• What you need to do: Write an exact copy of the entries below that leaves out all pictures.

• Provided records:
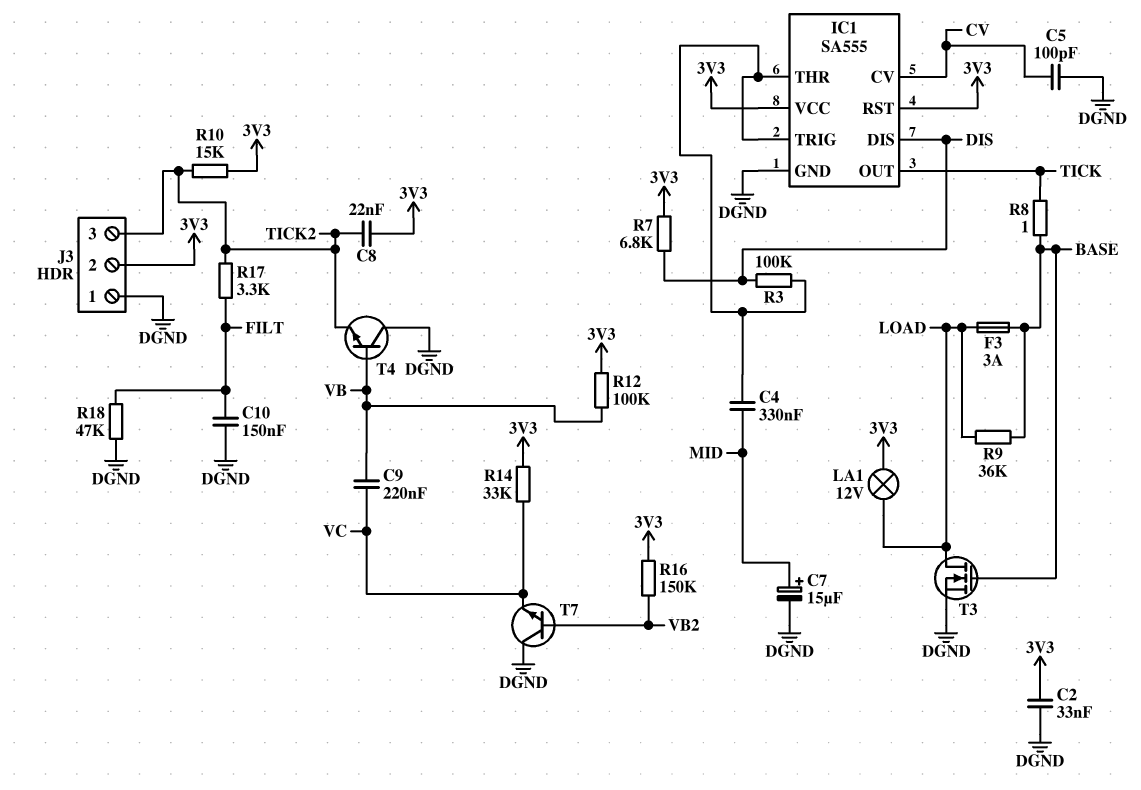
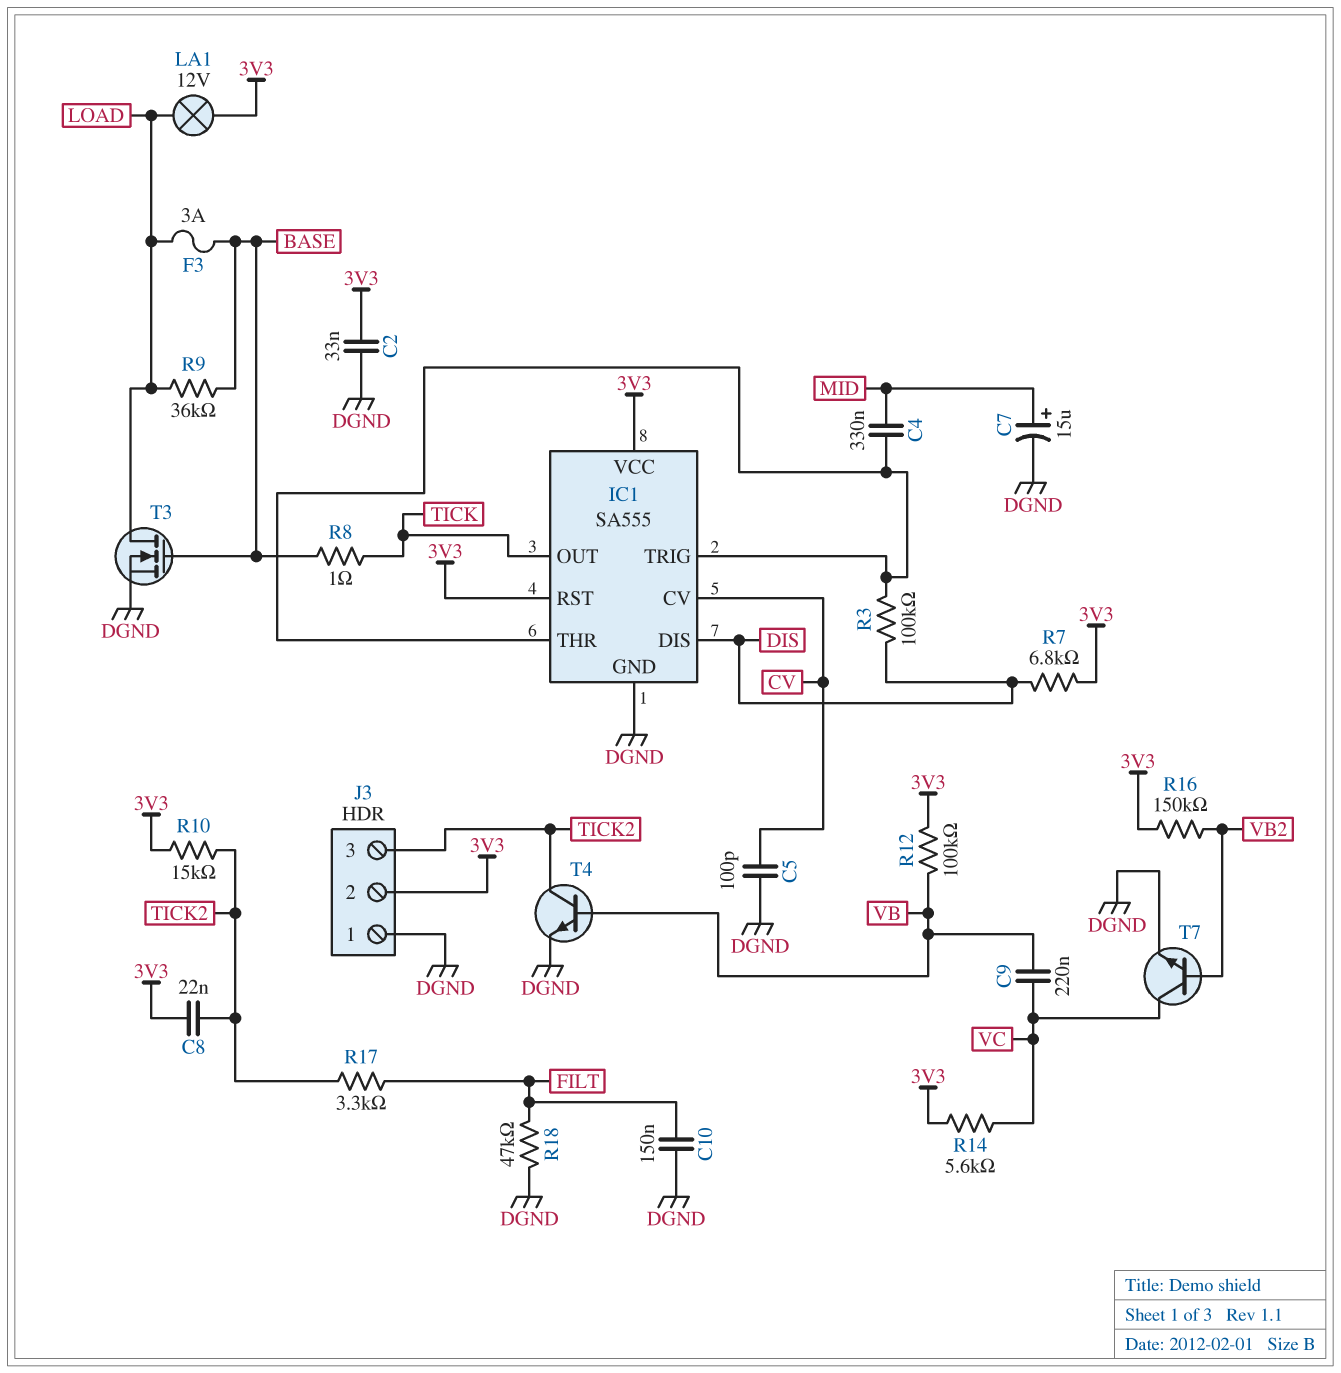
R14: 33k (3V3, VC) -> 5.6k (3V3, VC)
T4: NPN (B VB, C DGND, E TICK2) -> NPN (B VB, C TICK2, E DGND)
T7: NPN (B VB2, C DGND, E VC) -> NPN (B VB2, C VC, E DGND)

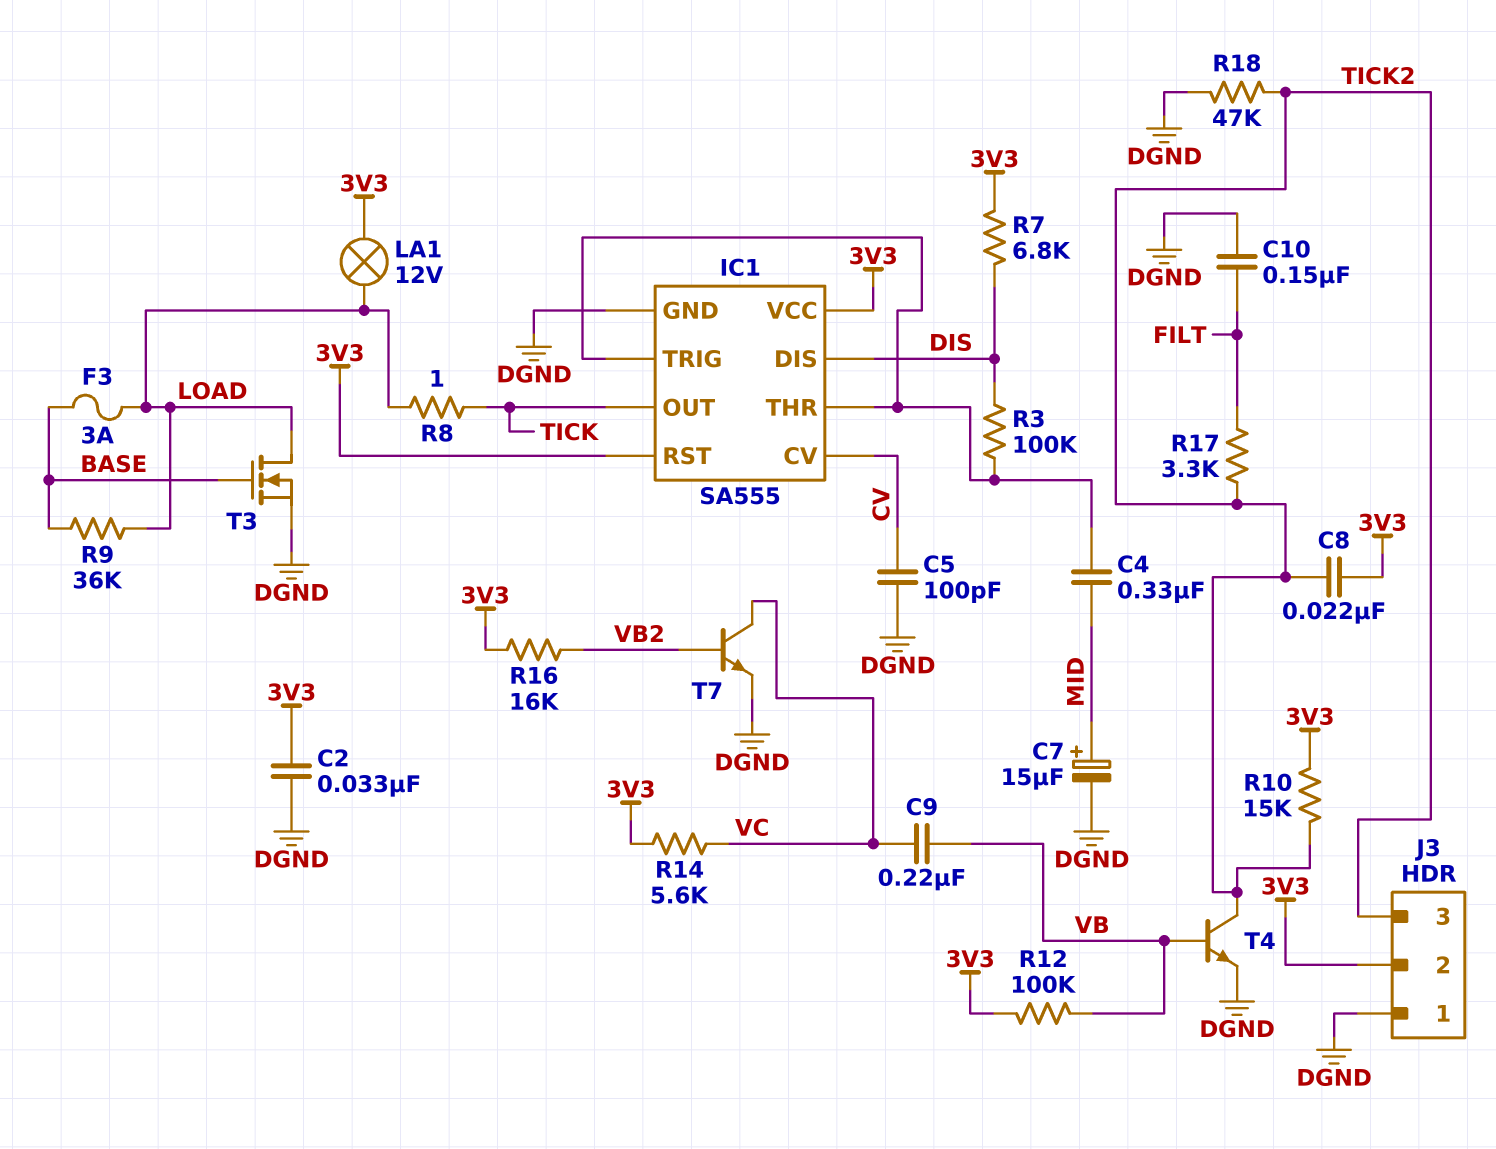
R8: 1 (BASE, TICK) -> 1 (LOAD, TICK)
R16: 150k (3V3, VB2) -> 16k (3V3, VB2)
R18: 47k (DGND, FILT) -> 47k (DGND, TICK2)

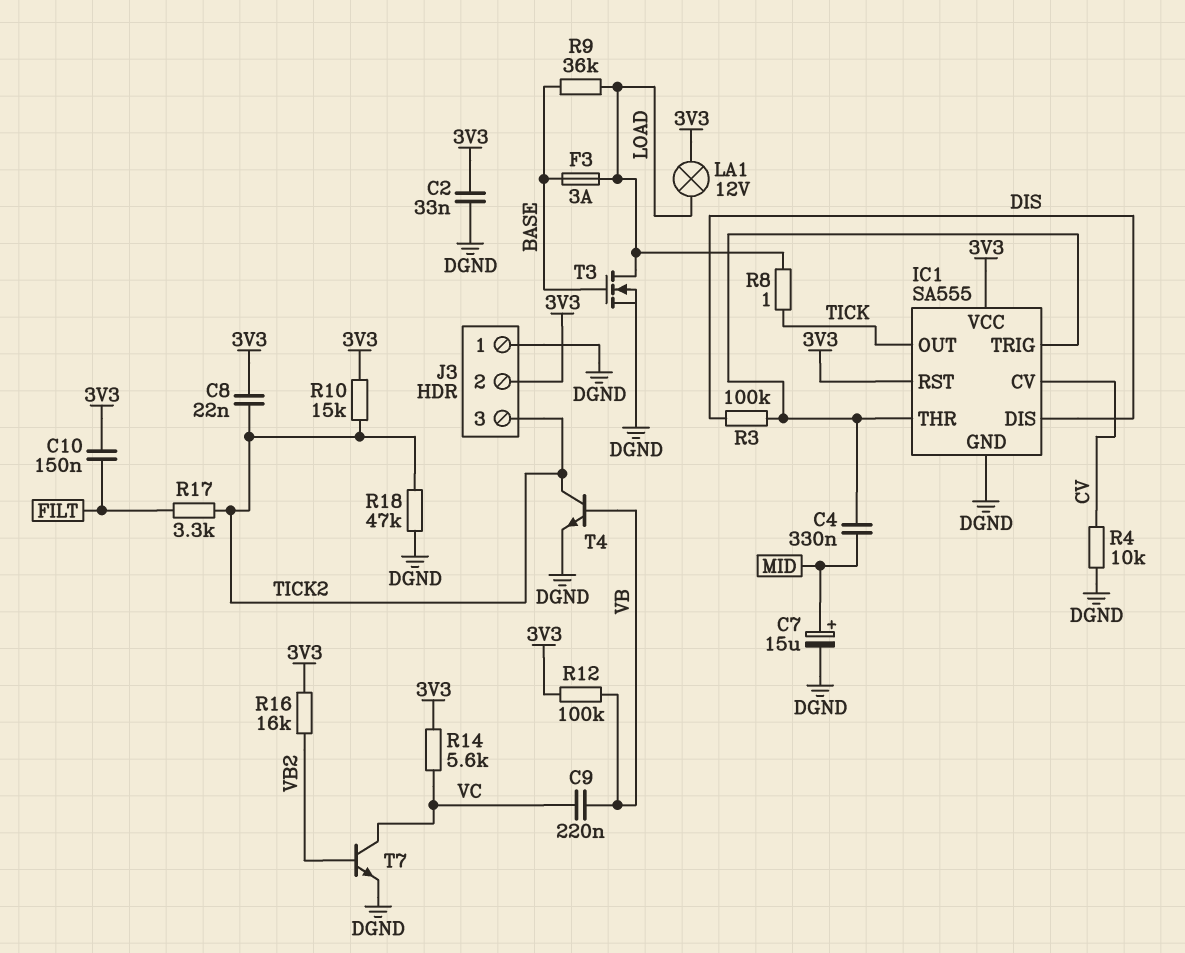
C5: 100pF (CV, DGND) -> none
C10: 150nF (DGND, FILT) -> 150nF (3V3, FILT)
R4: none -> 10k (CV, DGND)
R7: 6.8k (3V3, DIS) -> none

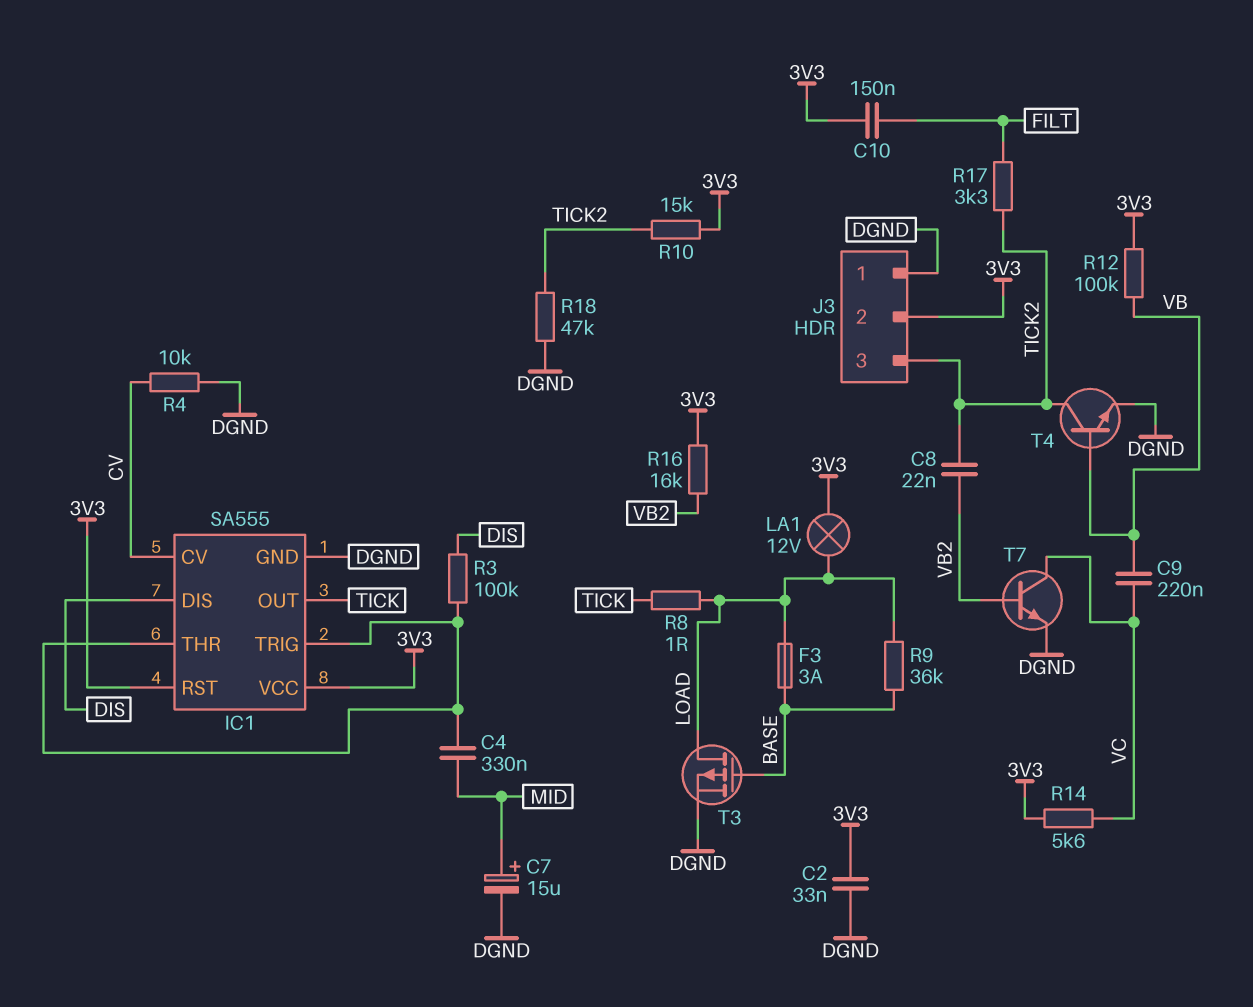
C8: 22nF (3V3, TICK2) -> 22nF (TICK2, VB2)
T3: NMOS (G BASE, D LOAD, S DGND) -> PMOS (G BASE, D LOAD, S DGND)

• Answer box:
R14: 33k (3V3, VC) -> 5.6k (3V3, VC)
T4: NPN (B VB, C DGND, E TICK2) -> NPN (B VB, C TICK2, E DGND)
T7: NPN (B VB2, C DGND, E VC) -> NPN (B VB2, C VC, E DGND)

R8: 1 (BASE, TICK) -> 1 (LOAD, TICK)
R16: 150k (3V3, VB2) -> 16k (3V3, VB2)
R18: 47k (DGND, FILT) -> 47k (DGND, TICK2)

C5: 100pF (CV, DGND) -> none
C10: 150nF (DGND, FILT) -> 150nF (3V3, FILT)
R4: none -> 10k (CV, DGND)
R7: 6.8k (3V3, DIS) -> none

C8: 22nF (3V3, TICK2) -> 22nF (TICK2, VB2)
T3: NMOS (G BASE, D LOAD, S DGND) -> PMOS (G BASE, D LOAD, S DGND)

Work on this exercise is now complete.